***** Extracted entries *****

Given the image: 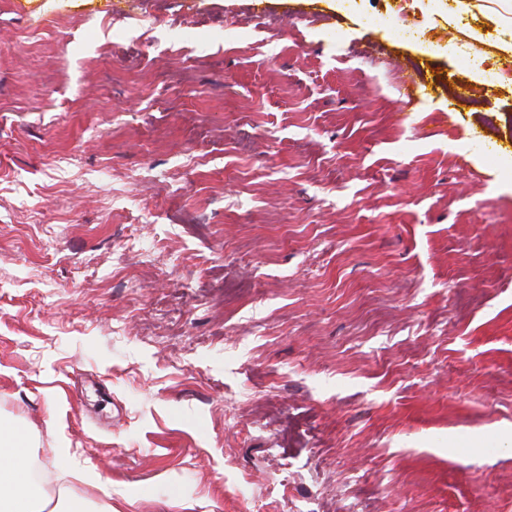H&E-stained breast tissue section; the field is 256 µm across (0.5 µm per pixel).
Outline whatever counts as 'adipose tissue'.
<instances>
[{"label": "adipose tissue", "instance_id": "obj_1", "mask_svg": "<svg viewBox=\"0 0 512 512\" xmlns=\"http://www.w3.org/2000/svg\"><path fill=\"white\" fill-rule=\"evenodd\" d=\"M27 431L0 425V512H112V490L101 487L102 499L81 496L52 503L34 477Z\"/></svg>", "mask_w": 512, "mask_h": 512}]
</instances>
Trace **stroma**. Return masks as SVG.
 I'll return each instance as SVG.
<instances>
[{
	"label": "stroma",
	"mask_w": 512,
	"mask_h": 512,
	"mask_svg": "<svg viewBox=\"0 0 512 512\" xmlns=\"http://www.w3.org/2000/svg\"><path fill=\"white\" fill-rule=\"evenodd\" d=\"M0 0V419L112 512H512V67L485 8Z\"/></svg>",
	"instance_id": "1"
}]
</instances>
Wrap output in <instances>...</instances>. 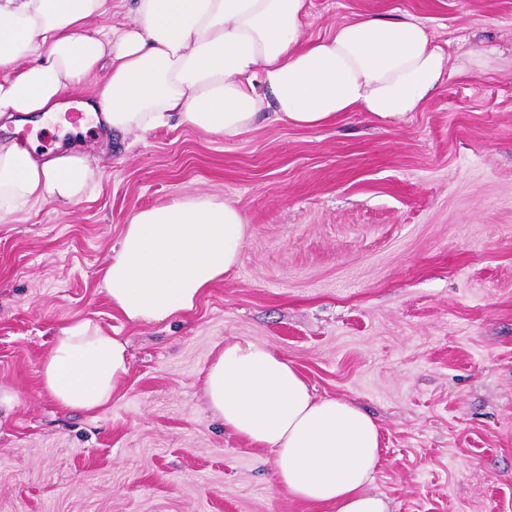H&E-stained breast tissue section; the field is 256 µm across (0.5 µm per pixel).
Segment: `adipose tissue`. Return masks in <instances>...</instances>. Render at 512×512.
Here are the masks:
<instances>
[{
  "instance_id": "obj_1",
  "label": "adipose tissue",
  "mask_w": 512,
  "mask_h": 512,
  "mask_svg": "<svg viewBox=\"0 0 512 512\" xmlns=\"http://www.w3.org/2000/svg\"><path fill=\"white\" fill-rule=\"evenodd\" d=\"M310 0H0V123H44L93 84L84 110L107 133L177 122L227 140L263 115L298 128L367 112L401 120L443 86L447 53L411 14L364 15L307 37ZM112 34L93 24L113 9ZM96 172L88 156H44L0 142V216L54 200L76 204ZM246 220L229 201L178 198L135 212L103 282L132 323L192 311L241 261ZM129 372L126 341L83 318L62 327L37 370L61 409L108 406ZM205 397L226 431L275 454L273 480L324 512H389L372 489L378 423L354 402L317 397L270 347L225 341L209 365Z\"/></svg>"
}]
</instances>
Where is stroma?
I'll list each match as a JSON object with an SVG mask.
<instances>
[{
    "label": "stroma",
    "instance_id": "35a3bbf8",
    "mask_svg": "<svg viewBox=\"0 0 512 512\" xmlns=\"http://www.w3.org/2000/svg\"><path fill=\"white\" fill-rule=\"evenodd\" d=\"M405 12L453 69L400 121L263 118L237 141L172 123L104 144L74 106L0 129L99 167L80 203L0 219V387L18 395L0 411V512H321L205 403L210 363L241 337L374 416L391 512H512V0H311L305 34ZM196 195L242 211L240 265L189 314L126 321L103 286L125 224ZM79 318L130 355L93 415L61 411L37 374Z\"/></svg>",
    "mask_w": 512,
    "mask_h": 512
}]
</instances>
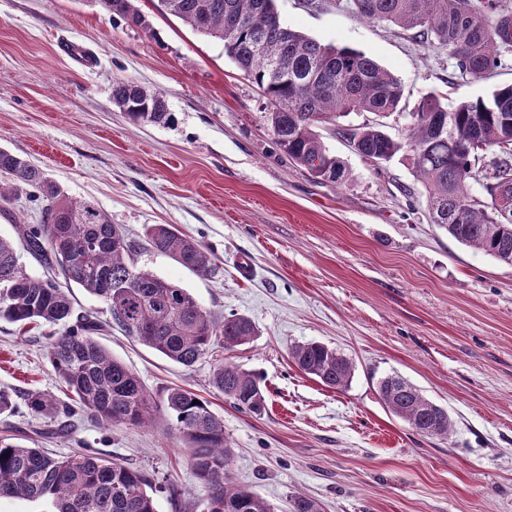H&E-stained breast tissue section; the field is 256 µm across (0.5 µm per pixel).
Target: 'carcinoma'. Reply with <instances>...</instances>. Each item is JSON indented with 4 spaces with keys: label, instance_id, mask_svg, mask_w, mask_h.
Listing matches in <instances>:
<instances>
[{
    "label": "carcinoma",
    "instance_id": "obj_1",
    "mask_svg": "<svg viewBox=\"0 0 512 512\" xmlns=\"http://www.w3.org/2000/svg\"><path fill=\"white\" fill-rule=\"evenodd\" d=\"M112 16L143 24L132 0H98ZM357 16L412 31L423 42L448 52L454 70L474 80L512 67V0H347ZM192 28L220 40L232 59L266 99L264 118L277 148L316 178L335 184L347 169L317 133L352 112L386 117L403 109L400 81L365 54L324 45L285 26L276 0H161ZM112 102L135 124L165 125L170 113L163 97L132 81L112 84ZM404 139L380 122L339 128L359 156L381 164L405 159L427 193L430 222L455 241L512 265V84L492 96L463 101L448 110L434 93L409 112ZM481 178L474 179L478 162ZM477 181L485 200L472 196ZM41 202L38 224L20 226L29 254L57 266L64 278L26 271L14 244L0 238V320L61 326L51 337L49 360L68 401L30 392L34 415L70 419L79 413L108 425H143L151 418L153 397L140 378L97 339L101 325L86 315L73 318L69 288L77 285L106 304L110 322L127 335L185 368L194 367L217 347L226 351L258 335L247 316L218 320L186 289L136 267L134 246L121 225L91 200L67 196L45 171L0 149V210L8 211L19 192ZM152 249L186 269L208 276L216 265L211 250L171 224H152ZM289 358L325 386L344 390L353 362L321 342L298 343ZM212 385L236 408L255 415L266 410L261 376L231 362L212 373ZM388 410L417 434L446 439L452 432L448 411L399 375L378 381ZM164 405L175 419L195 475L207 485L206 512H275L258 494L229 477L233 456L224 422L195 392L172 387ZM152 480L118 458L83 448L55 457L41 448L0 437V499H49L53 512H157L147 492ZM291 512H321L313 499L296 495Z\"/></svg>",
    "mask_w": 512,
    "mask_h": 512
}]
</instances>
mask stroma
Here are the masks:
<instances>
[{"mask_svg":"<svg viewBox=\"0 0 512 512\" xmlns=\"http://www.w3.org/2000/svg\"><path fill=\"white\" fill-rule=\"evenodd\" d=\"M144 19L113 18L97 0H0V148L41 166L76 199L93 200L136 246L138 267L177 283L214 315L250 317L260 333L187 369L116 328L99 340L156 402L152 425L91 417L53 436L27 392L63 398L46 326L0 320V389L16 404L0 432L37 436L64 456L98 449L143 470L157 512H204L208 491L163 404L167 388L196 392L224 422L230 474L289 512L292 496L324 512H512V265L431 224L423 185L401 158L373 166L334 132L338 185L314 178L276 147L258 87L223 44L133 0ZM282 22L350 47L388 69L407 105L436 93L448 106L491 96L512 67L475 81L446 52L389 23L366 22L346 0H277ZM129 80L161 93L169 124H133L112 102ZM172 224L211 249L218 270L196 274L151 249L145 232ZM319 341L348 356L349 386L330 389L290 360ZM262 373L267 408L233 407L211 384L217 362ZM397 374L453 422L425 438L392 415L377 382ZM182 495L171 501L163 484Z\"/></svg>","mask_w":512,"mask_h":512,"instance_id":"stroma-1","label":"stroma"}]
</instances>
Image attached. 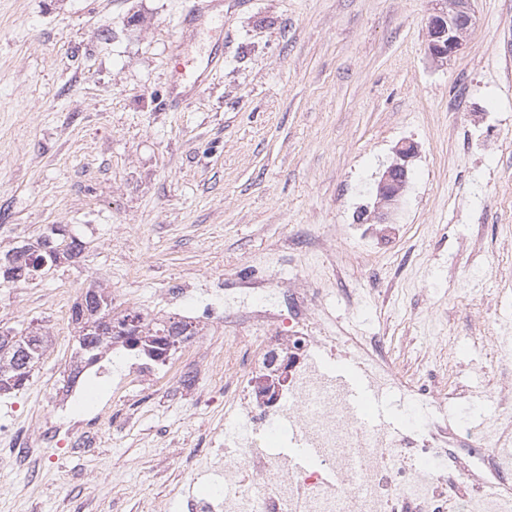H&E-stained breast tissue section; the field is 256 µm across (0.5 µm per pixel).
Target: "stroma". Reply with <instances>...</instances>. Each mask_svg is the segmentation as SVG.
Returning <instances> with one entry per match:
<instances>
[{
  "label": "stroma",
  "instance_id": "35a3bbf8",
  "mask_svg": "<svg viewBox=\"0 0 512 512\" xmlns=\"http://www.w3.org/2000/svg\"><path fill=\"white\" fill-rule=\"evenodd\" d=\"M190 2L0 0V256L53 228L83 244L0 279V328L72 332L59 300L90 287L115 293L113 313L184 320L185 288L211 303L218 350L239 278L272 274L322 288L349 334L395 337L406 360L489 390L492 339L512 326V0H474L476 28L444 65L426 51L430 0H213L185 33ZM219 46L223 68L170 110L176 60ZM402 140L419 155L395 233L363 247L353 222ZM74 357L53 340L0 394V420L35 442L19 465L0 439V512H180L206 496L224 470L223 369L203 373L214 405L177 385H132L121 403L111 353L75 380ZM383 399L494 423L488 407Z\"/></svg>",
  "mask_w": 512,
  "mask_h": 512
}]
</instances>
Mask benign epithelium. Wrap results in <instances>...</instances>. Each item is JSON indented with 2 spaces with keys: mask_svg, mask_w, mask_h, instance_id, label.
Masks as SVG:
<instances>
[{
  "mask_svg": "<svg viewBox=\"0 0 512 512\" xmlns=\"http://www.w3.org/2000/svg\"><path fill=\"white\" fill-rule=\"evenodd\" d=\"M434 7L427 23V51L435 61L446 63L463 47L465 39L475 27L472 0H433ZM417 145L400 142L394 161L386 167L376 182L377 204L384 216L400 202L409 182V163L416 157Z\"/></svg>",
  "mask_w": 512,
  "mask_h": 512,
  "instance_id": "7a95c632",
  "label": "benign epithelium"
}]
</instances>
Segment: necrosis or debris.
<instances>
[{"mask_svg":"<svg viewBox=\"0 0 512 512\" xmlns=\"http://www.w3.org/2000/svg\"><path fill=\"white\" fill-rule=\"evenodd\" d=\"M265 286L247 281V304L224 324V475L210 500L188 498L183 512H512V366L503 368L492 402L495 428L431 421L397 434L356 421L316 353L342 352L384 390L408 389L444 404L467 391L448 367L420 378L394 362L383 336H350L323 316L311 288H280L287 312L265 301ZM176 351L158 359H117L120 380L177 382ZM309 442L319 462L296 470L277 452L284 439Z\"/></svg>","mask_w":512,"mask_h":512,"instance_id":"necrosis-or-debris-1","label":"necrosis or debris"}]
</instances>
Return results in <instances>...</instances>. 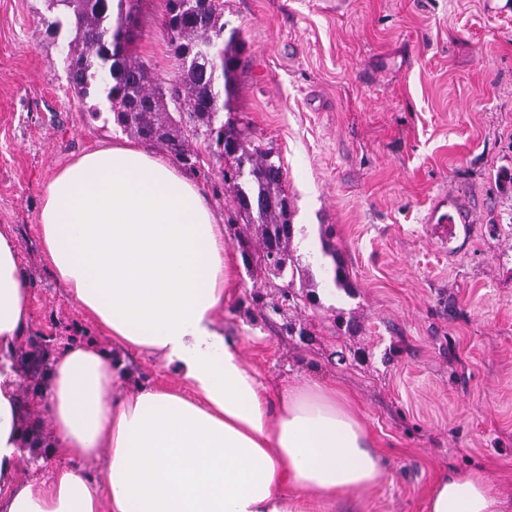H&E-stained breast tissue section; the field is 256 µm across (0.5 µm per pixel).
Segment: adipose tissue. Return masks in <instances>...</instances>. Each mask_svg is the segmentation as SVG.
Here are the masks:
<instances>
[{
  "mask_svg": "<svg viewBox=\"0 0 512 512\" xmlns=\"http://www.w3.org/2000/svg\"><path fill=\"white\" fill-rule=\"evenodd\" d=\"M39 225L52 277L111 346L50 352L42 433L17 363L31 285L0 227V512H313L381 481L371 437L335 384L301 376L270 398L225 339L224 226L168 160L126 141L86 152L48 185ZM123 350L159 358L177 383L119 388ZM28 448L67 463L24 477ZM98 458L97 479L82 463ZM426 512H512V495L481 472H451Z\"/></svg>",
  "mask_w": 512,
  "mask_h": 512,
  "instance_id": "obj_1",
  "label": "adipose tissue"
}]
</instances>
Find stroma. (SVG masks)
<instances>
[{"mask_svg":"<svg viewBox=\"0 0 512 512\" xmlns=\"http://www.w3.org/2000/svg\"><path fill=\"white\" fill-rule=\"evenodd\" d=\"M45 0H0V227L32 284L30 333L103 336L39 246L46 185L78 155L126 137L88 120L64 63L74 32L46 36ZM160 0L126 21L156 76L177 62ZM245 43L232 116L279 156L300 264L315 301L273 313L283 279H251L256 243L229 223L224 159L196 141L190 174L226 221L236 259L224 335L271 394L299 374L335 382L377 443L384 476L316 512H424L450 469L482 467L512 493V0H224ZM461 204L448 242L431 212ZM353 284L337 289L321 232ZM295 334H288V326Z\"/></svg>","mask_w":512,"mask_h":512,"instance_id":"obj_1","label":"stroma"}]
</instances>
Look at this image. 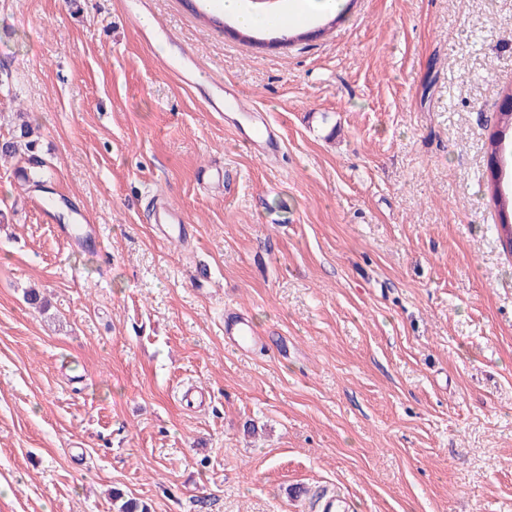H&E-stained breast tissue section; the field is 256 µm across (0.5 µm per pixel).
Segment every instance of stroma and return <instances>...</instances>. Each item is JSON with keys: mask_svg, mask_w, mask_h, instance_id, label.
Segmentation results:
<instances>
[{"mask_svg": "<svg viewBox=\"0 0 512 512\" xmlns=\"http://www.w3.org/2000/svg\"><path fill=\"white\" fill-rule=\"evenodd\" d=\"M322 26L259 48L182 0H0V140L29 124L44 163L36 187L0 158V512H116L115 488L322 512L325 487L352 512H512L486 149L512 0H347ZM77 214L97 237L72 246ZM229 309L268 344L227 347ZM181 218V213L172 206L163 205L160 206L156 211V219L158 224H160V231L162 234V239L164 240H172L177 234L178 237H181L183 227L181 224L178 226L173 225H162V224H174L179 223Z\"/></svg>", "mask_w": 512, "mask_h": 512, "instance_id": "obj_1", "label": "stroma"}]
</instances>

*****

Goal -> Retype, exactly and only, the lines running from the one with "Segment every instance" through the final line of the listing above.

In response ->
Segment every instance of stroma and return <instances>...</instances>. Each item is JSON with keys: mask_svg, mask_w, mask_h, instance_id, label.
Segmentation results:
<instances>
[{"mask_svg": "<svg viewBox=\"0 0 512 512\" xmlns=\"http://www.w3.org/2000/svg\"><path fill=\"white\" fill-rule=\"evenodd\" d=\"M322 26L259 48L182 0H0V140L29 124L44 163L36 187L0 158V512H116L115 488L322 512L325 487L352 512H512L486 149L512 0H347ZM77 214L97 237L72 246ZM229 309L268 344L227 347ZM181 218V213L172 206L163 205L160 206L156 211V219L158 224H160V231L162 234V239L164 240H172L177 234L178 237H181L183 227L181 224L178 226L173 225H162V224H174L179 223Z\"/></svg>", "mask_w": 512, "mask_h": 512, "instance_id": "obj_1", "label": "stroma"}]
</instances>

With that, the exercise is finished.